▶ [What the exercise asks] The following entries should be restated word for word, pictures excluded.

[Before-and-after object listings]
● ● ● ● ● ● ●

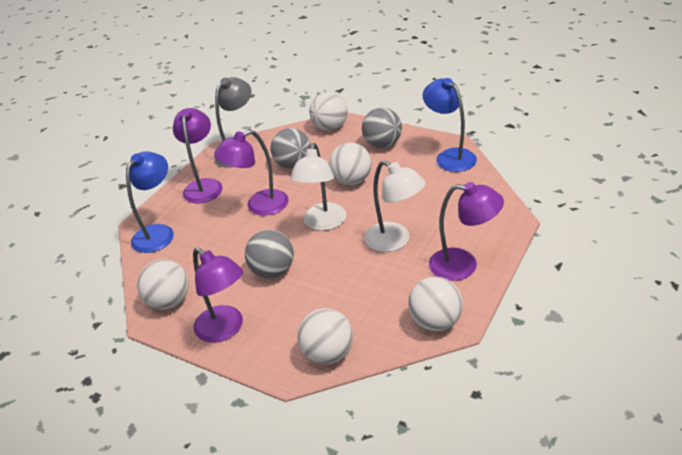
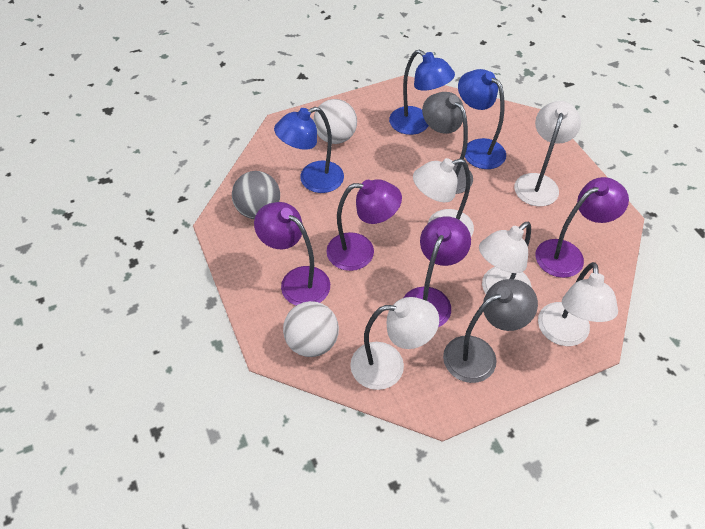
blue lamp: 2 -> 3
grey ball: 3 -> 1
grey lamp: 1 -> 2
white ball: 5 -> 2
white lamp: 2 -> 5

● ● ● ● ● ● ●

▶ [Output]
blue lamp: 2 -> 3
grey ball: 3 -> 1
grey lamp: 1 -> 2
white ball: 5 -> 2
white lamp: 2 -> 5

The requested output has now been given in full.